### Task to carry out
The whole listing below should be retyped exactly, without any images.

--------------------------------

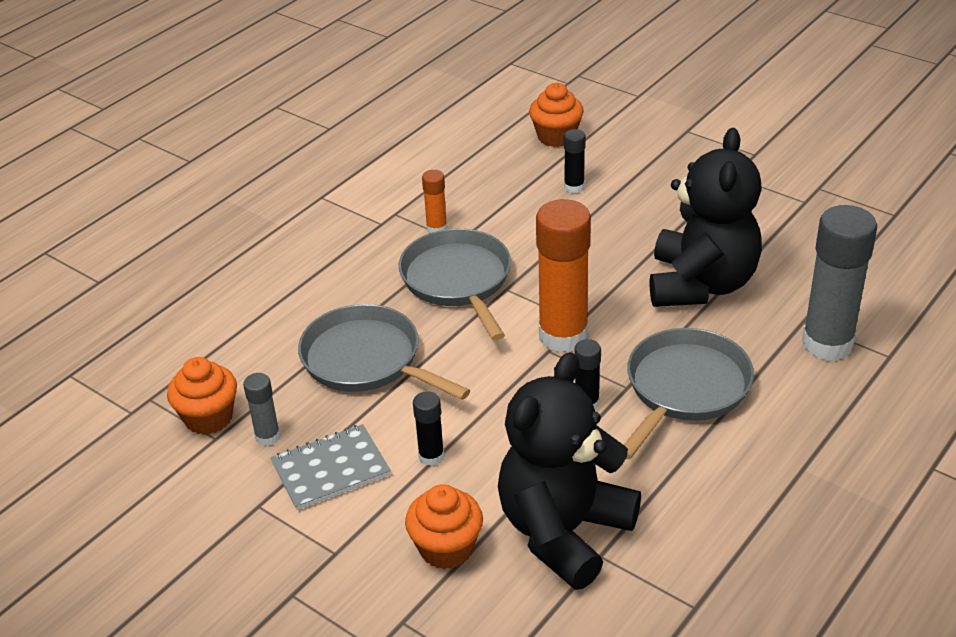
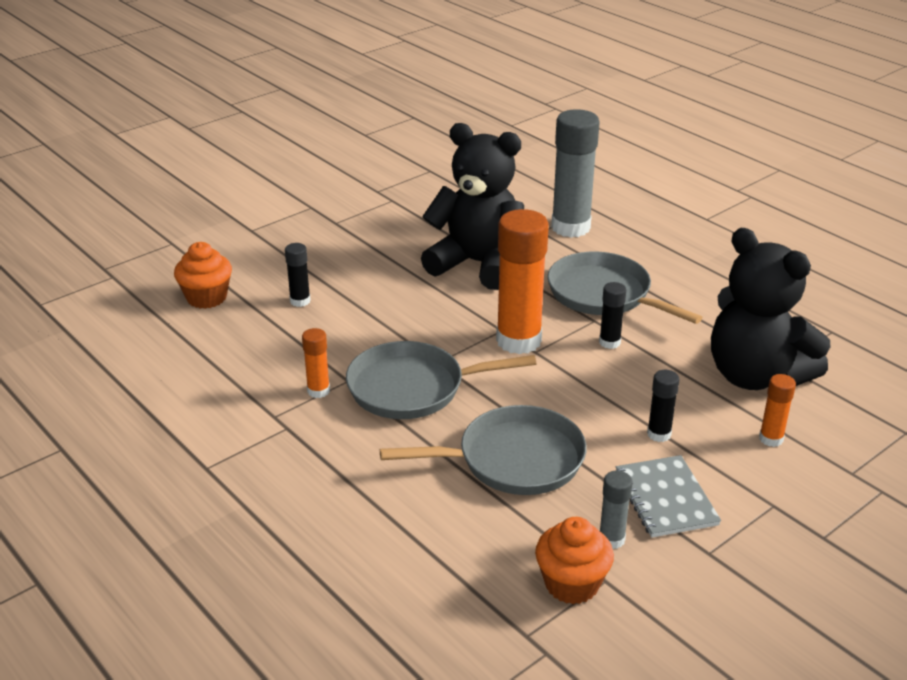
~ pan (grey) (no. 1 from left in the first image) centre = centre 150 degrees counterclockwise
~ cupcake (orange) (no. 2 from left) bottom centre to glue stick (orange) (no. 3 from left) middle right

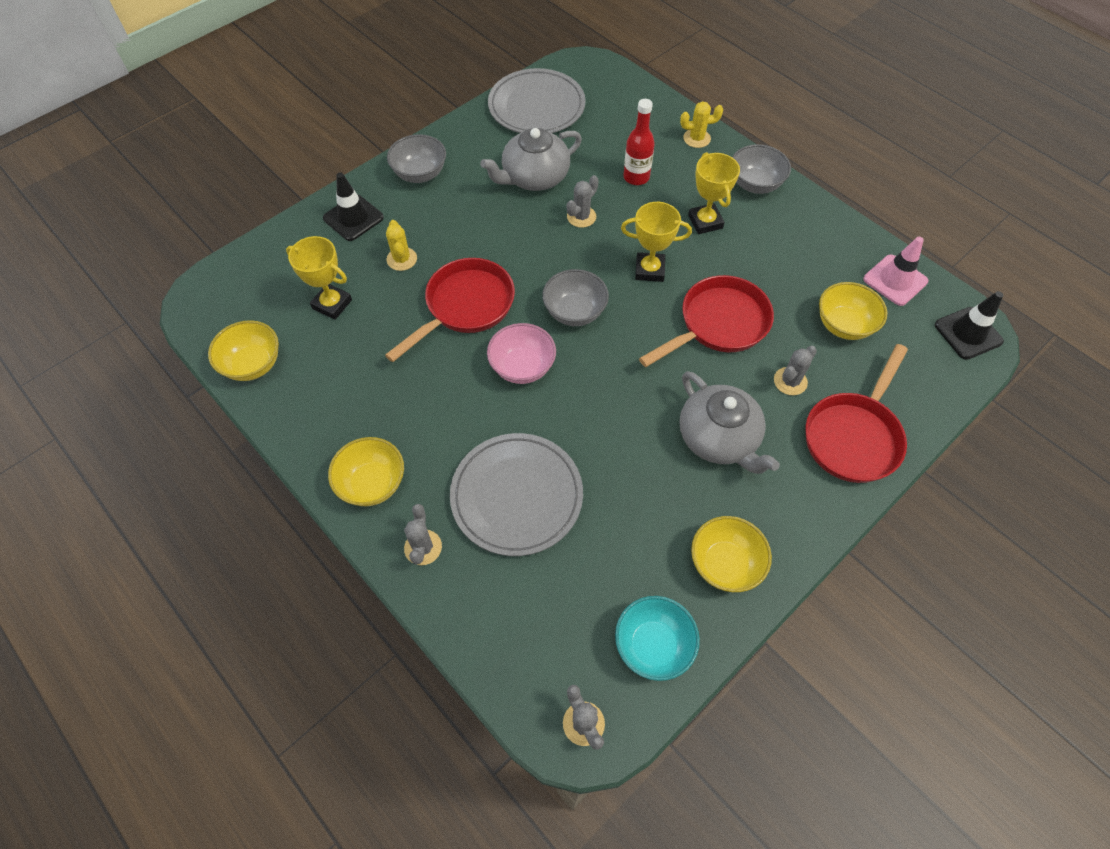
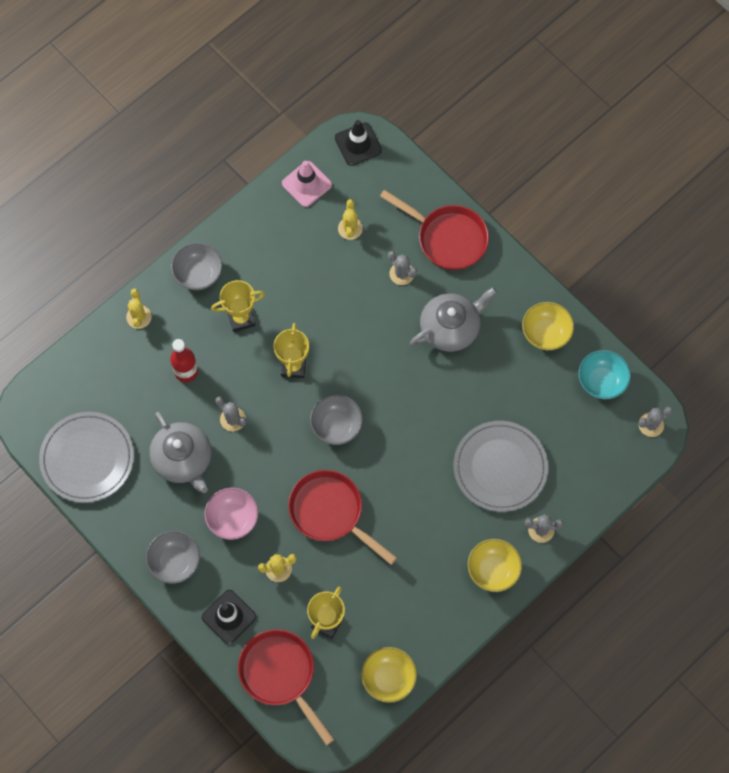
~ bowl (pink) centre to middle left
~ pan (red) (no. 2 from left in the first image) centre to pan (red) (no. 1 from left) bottom centre
~ bowl (yellow) (no. 4 from left) middle right to cactus (yellow) (no. 3 from left) top centre

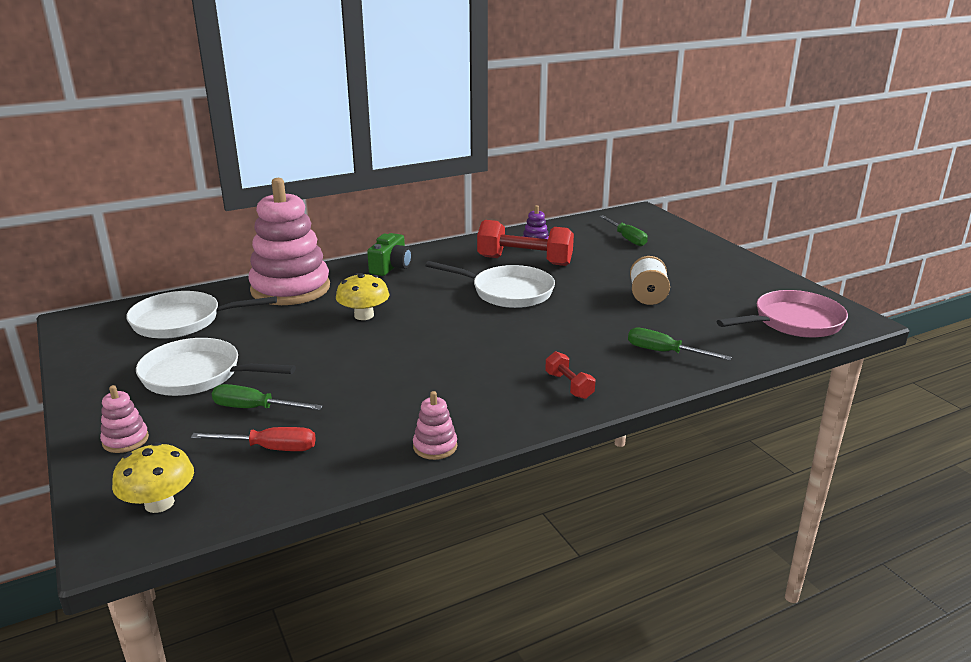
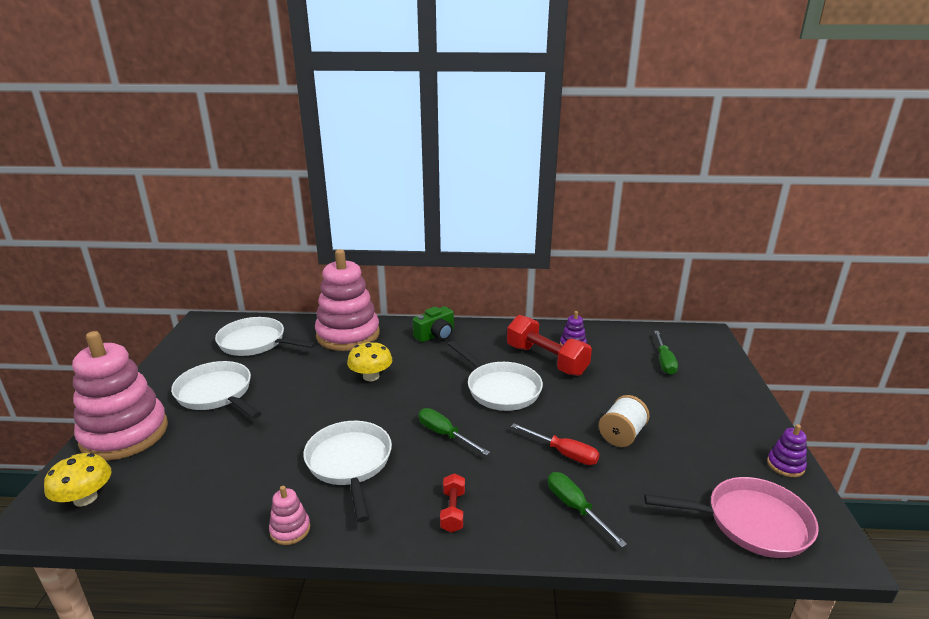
~ stacking toy (pink) (no. 1 from left) middle left = middle left x2.47
~ screwdriver (red) middle left to bottom centre
~ screwdriver (green) (no. 1 from left) middle left to bottom centre
+ pan (white) (no. 3 from left) bottom centre
+ stacking toy (purple) (no. 2 from left) bottom right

--------------------------------

### Answer to the exercise
~ pan (grey) (no. 1 from left in the first image) centre = centre 150 degrees counterclockwise
~ cupcake (orange) (no. 2 from left) bottom centre to glue stick (orange) (no. 3 from left) middle right

~ bowl (pink) centre to middle left
~ pan (red) (no. 2 from left in the first image) centre to pan (red) (no. 1 from left) bottom centre
~ bowl (yellow) (no. 4 from left) middle right to cactus (yellow) (no. 3 from left) top centre

~ stacking toy (pink) (no. 1 from left) middle left = middle left x2.47
~ screwdriver (red) middle left to bottom centre
~ screwdriver (green) (no. 1 from left) middle left to bottom centre
+ pan (white) (no. 3 from left) bottom centre
+ stacking toy (purple) (no. 2 from left) bottom right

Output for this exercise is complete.